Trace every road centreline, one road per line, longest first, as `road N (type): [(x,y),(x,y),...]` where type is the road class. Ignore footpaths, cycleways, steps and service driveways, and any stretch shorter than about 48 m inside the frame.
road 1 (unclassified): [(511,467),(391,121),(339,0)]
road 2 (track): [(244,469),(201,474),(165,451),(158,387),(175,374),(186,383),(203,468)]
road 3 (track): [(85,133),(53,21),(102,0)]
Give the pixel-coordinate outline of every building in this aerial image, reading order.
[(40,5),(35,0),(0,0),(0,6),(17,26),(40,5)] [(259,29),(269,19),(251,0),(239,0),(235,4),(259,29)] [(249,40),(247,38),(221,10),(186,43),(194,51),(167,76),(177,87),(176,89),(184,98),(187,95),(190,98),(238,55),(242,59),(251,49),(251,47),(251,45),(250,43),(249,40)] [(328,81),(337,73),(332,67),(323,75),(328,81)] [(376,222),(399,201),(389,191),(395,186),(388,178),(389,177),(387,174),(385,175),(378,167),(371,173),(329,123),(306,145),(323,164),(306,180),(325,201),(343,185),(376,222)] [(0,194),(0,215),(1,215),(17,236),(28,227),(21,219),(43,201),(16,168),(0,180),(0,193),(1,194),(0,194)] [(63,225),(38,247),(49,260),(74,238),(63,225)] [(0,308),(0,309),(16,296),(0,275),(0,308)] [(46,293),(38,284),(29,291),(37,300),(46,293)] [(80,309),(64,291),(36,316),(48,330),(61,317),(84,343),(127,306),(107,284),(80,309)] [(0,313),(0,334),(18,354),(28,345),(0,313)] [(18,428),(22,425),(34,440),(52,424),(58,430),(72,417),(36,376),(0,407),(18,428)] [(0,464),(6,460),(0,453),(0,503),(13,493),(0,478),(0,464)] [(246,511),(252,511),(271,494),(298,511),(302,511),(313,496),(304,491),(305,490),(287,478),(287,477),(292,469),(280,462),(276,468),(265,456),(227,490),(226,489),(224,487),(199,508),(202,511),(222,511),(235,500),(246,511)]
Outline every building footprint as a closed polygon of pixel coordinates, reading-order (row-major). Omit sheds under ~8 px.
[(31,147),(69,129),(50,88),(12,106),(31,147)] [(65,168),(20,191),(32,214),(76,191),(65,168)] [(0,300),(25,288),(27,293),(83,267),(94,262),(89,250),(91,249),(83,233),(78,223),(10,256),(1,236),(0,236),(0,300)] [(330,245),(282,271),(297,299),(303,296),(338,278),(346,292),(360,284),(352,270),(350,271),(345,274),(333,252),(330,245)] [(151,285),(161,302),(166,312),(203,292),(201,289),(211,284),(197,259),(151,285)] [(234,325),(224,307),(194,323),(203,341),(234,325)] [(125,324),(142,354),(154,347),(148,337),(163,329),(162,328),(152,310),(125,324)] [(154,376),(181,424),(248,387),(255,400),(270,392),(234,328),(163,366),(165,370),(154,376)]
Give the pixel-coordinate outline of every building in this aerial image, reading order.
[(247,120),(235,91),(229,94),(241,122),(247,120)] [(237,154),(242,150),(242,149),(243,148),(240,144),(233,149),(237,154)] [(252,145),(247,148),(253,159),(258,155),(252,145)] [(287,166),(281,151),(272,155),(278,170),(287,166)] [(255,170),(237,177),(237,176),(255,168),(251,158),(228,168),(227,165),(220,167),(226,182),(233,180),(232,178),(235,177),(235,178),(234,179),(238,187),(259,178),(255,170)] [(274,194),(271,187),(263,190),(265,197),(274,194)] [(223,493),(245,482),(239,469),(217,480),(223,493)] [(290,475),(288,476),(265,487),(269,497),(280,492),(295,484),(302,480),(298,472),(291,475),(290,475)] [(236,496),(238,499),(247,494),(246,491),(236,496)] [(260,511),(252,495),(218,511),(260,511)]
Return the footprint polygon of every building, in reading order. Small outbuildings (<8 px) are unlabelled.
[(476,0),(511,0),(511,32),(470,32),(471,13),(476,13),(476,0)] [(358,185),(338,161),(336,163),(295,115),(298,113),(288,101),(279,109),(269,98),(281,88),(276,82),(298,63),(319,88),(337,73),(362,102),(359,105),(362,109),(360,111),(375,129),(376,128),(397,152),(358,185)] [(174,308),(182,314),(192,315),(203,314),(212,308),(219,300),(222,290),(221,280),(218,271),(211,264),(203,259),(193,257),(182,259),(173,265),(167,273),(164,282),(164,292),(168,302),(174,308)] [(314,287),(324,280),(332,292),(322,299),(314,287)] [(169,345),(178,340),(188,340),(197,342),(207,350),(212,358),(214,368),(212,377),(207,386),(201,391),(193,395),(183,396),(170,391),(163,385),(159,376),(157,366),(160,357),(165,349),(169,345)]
☆ ☆ ☆
▸ Request: Arrange everything from the start of the listing down to the line containing "road 3 (track): [(85,133),(53,21),(102,0)]" as a CSV with the columns instruction and response. Put the instruction text and its full answer each in a single quoted field, replacing line breaks with spaces.

▸ Exercise answer:
instruction,response
"Trace every road centreline, one road per line, longest first, as `road N (type): [(x,y),(x,y),...]` where type is the road class. Ignore footpaths, cycleways, steps and service driveways, and any stretch shorter than about 48 m inside the frame.","road 1 (unclassified): [(511,467),(391,121),(339,0)] road 2 (track): [(244,469),(201,474),(165,451),(158,387),(175,374),(186,383),(203,468)] road 3 (track): [(85,133),(53,21),(102,0)]"